=== Listed records ===
********
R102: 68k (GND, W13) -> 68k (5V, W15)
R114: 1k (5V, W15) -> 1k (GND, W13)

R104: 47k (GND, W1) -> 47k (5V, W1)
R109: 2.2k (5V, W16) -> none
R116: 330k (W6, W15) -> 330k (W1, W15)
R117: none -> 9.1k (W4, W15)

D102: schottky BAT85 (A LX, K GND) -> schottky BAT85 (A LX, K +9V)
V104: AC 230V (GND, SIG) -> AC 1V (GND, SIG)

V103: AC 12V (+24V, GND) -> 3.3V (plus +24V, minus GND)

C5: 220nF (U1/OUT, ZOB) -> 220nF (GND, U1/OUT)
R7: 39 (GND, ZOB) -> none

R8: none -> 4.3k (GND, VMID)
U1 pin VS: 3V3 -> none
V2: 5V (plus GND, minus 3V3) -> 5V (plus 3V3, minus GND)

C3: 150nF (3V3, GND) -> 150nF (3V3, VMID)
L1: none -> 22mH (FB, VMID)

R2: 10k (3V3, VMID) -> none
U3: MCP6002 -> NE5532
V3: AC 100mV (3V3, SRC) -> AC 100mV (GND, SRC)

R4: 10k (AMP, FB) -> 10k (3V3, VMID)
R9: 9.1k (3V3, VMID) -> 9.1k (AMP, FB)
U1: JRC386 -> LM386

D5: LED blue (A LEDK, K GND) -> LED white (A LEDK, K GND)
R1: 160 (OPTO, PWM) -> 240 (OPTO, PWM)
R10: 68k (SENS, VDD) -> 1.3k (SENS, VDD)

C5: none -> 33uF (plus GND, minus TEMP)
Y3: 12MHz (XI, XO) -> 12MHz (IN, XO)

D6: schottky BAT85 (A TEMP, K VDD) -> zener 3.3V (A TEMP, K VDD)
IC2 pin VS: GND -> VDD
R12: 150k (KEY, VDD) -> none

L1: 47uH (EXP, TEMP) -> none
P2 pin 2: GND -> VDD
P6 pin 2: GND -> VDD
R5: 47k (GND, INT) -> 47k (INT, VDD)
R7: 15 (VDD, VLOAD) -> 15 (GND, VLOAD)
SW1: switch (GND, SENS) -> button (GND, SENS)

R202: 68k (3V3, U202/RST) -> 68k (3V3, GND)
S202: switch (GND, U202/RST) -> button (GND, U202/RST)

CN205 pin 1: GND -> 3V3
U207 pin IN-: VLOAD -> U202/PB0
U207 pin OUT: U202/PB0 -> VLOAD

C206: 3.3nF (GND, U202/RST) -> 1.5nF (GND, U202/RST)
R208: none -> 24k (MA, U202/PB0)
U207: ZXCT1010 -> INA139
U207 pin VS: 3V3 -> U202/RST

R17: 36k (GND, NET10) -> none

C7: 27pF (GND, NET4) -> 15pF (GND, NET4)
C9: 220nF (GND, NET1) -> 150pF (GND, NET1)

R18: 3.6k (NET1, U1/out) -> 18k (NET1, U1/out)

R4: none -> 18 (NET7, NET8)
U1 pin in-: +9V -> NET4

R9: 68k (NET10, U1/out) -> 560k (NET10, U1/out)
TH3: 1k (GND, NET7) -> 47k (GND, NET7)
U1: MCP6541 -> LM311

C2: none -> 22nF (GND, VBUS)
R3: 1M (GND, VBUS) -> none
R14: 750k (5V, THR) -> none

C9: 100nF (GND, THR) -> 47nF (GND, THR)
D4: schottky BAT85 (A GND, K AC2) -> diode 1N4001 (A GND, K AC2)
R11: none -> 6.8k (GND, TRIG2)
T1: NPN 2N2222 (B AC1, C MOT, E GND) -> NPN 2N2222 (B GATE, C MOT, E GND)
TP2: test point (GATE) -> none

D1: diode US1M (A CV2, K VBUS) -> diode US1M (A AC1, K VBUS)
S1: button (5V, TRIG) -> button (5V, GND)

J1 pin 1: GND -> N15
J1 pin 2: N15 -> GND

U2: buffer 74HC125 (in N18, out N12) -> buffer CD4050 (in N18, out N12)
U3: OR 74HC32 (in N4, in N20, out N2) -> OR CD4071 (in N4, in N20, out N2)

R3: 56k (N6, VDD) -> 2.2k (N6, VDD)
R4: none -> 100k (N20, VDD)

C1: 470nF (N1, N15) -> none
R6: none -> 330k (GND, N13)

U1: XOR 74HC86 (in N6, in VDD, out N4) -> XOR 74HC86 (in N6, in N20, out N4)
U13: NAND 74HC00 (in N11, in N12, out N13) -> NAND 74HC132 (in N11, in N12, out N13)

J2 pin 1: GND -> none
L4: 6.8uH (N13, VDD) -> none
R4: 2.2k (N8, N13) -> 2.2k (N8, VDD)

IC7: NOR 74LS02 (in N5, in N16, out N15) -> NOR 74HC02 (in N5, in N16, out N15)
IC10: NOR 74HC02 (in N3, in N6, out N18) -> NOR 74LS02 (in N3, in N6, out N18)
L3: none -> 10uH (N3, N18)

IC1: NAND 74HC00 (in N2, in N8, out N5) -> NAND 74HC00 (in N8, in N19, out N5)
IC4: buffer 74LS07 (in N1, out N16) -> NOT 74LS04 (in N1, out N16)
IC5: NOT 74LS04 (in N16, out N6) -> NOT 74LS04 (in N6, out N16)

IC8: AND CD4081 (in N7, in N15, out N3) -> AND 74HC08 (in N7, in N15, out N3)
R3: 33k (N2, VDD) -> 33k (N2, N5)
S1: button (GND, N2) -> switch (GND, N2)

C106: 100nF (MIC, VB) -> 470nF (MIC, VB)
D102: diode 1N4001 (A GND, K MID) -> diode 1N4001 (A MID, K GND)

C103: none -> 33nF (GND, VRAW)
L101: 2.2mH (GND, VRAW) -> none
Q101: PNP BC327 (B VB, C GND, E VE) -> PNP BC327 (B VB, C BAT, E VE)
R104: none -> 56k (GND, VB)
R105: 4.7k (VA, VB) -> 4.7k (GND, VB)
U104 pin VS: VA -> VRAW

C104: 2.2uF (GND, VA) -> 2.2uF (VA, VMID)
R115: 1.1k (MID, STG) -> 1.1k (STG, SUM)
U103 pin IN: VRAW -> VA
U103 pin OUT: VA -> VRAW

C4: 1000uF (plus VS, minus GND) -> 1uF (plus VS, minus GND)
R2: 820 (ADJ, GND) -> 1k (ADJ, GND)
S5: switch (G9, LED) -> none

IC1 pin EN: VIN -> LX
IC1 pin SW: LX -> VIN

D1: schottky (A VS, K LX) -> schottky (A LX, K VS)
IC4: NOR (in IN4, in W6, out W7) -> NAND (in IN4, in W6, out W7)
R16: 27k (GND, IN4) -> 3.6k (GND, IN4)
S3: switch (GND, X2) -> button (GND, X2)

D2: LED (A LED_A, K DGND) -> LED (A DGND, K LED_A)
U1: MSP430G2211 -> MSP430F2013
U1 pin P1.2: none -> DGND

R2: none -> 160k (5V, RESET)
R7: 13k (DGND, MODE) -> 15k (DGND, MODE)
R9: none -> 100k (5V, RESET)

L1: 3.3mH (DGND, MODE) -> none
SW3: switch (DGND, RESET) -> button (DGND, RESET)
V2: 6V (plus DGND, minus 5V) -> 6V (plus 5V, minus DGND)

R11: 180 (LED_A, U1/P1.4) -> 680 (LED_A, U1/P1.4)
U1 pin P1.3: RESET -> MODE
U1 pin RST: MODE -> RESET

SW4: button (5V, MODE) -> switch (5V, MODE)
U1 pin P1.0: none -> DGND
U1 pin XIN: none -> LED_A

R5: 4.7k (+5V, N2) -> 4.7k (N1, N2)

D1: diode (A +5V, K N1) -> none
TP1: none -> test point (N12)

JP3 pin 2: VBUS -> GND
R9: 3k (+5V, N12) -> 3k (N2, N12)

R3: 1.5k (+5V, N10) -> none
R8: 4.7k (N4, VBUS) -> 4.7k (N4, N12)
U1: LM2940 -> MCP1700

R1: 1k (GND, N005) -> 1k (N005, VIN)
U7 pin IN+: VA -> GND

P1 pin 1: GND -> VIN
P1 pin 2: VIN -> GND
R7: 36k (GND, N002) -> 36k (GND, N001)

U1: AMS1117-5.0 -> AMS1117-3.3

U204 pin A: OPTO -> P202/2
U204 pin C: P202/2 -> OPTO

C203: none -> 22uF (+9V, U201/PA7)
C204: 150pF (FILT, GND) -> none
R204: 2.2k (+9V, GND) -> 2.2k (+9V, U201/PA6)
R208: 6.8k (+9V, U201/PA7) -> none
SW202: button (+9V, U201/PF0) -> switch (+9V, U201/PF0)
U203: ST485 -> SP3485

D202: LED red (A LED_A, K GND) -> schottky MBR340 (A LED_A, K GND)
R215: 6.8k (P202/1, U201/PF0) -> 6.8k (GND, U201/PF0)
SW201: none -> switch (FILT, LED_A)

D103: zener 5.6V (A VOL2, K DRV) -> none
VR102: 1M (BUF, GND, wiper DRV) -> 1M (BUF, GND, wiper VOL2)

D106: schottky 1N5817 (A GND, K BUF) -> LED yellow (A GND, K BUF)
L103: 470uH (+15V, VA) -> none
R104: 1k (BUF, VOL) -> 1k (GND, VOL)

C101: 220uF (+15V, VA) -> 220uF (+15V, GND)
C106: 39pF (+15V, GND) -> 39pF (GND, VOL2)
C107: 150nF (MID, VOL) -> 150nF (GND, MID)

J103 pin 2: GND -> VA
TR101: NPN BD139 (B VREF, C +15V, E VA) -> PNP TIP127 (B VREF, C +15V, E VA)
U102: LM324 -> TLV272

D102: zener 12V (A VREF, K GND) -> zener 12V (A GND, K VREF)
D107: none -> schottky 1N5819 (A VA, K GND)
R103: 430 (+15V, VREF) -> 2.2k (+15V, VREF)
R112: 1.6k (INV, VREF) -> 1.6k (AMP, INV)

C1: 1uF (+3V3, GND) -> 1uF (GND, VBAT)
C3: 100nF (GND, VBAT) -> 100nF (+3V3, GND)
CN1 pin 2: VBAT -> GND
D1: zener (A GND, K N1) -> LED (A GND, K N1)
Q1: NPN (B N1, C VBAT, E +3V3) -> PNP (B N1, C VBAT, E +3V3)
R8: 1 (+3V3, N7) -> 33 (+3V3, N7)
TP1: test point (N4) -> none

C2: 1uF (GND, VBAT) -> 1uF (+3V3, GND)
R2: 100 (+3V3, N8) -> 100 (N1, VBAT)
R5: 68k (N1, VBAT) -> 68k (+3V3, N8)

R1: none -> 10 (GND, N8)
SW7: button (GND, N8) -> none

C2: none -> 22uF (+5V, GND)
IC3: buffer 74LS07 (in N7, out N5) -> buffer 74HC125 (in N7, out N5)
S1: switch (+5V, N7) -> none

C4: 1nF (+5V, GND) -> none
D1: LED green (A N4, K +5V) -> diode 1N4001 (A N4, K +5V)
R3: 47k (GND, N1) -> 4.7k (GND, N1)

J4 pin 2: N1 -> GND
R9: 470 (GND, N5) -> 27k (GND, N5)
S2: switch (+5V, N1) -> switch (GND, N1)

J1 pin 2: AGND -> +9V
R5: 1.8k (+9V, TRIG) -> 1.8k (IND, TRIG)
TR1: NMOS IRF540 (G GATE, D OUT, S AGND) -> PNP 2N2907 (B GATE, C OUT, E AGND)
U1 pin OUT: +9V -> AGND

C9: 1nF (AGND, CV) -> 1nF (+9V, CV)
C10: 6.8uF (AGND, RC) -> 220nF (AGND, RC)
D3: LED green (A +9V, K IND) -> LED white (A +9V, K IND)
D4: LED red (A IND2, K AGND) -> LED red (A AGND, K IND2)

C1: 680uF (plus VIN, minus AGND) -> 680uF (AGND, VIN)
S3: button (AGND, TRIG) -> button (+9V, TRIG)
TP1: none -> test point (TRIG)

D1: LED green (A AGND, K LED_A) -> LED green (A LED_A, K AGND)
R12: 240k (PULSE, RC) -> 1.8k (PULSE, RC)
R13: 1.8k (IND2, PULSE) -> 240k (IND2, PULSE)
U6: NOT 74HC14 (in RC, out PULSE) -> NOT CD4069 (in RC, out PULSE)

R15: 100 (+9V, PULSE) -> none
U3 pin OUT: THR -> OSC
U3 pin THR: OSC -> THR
********
=== Your instructions ===
Search the entries above for lines containing the word "white", and copy each one.

=== Written solution ===
D5: LED blue (A LEDK, K GND) -> LED white (A LEDK, K GND)
D3: LED green (A +9V, K IND) -> LED white (A +9V, K IND)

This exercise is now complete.